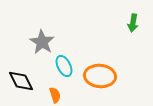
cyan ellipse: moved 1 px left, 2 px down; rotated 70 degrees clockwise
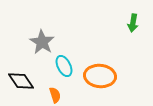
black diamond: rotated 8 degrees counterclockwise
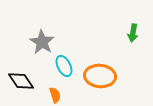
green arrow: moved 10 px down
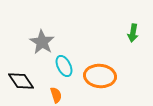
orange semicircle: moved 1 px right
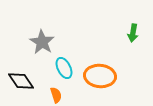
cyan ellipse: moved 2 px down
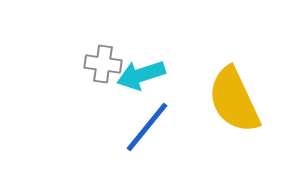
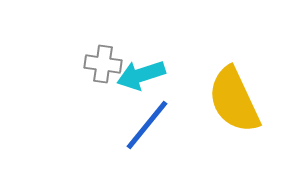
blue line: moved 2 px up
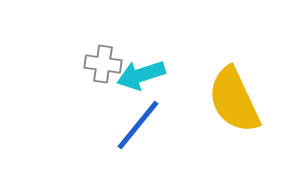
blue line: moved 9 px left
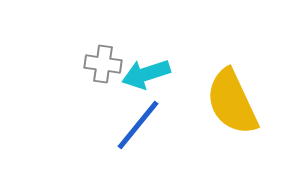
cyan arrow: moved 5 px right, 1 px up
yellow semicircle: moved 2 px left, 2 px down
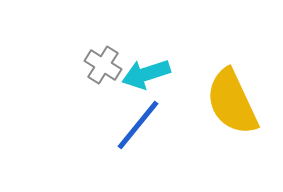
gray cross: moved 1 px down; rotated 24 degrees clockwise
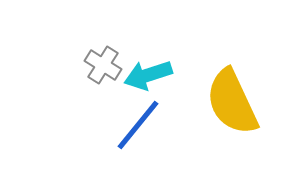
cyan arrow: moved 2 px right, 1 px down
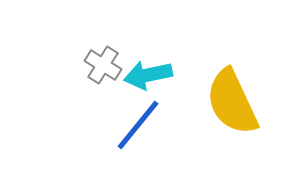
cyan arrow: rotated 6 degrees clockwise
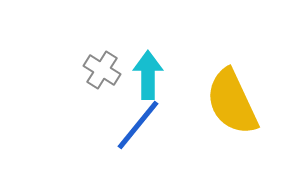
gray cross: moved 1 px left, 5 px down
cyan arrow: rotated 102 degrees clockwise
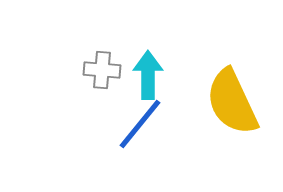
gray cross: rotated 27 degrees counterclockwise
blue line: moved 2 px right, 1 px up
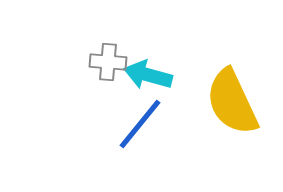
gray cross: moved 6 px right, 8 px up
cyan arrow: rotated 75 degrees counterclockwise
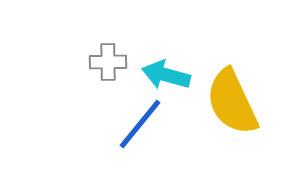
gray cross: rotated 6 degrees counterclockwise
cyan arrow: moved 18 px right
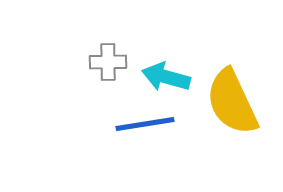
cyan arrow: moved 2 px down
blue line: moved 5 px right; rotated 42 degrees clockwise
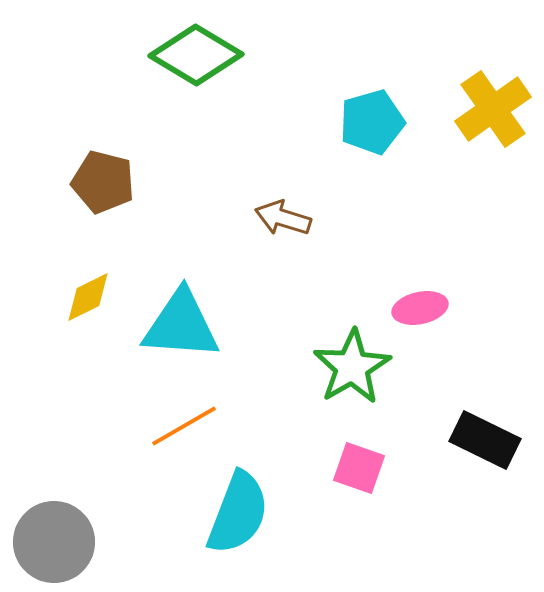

□ □ □ □ □ □ □

_WHAT THE EXERCISE ASKS_: Put the listing above into a Markdown table with the columns "Row" and "Line", giving each line its row number and skipping blank lines. Leave the pictures out.

_ANSWER IN FULL_:
| Row | Line |
|---|---|
| 1 | cyan ellipse: moved 1 px left, 2 px down; rotated 70 degrees clockwise |
| 2 | black diamond: rotated 8 degrees counterclockwise |
| 3 | green arrow: moved 10 px down |
| 4 | orange semicircle: moved 1 px right |
| 5 | cyan ellipse: moved 2 px down |
| 6 | blue line: moved 2 px up |
| 7 | blue line: moved 9 px left |
| 8 | cyan arrow: moved 5 px right, 1 px up |
| 9 | yellow semicircle: moved 2 px left, 2 px down |
| 10 | gray cross: moved 1 px down; rotated 24 degrees clockwise |
| 11 | cyan arrow: moved 2 px right, 1 px down |
| 12 | cyan arrow: rotated 6 degrees clockwise |
| 13 | gray cross: moved 1 px left, 5 px down |
| 14 | cyan arrow: rotated 102 degrees clockwise |
| 15 | gray cross: rotated 27 degrees counterclockwise |
| 16 | blue line: moved 2 px right, 1 px up |
| 17 | gray cross: moved 6 px right, 8 px up |
| 18 | cyan arrow: rotated 75 degrees counterclockwise |
| 19 | gray cross: rotated 6 degrees counterclockwise |
| 20 | cyan arrow: moved 18 px right |
| 21 | cyan arrow: moved 2 px down |
| 22 | blue line: moved 5 px right; rotated 42 degrees clockwise |